── Task inputs ──

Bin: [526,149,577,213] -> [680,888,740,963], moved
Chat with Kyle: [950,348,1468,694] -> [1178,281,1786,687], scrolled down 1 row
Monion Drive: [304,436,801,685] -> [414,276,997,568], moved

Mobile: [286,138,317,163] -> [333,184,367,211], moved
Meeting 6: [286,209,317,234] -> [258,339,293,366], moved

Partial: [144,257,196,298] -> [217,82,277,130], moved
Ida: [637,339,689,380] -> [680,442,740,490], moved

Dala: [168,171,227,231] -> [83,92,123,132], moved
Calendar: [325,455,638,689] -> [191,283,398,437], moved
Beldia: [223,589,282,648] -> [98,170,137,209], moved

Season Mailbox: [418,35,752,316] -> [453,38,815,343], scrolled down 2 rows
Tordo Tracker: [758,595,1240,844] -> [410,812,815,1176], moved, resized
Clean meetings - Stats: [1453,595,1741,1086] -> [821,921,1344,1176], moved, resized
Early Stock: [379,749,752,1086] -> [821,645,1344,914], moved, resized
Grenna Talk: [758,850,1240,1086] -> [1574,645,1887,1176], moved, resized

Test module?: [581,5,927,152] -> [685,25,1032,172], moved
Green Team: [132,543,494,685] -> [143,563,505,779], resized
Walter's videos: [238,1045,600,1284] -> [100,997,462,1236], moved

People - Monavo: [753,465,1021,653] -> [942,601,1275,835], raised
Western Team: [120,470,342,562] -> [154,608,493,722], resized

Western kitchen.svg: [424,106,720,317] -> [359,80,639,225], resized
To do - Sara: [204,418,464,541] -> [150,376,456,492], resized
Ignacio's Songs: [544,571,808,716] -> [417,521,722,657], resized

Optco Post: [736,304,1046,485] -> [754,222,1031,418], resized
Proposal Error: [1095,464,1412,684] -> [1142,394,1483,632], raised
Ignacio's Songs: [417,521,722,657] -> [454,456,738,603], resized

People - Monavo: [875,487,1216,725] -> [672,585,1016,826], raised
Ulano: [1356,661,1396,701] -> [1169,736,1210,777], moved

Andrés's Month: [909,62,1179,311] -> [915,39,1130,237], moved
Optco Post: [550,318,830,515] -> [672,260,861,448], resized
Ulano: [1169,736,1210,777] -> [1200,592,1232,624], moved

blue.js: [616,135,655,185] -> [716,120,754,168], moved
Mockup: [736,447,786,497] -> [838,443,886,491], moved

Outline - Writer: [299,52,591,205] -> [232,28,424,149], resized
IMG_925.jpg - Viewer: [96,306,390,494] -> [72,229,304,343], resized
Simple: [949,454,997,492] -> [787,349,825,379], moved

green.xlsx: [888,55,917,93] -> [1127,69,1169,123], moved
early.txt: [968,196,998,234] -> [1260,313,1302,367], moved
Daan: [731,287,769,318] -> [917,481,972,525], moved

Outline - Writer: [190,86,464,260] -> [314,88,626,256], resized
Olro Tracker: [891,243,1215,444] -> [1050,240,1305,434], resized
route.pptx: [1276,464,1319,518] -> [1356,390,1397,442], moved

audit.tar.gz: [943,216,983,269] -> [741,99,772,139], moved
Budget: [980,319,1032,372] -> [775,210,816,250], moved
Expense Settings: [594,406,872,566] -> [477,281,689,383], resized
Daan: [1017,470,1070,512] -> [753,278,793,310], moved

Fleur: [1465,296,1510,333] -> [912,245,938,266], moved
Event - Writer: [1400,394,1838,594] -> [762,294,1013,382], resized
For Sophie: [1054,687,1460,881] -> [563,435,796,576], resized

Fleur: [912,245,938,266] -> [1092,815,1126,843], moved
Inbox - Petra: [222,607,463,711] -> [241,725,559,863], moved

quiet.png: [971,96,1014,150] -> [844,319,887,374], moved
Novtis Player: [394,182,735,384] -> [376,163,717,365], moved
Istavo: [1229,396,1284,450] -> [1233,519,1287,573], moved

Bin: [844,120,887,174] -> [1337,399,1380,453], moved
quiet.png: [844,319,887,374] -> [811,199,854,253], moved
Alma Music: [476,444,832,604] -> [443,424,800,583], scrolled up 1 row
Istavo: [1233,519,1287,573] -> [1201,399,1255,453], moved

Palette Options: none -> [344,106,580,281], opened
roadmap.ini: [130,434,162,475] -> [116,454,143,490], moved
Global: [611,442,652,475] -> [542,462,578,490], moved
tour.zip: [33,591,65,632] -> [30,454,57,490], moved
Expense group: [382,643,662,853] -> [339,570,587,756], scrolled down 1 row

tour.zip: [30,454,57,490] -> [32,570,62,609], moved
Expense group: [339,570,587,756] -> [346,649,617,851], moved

───

## Exercise
For this exercise, return every line from the data that holds the string "Outline".

## Response to the task
Outline - Writer: [299,52,591,205] -> [232,28,424,149], resized
Outline - Writer: [190,86,464,260] -> [314,88,626,256], resized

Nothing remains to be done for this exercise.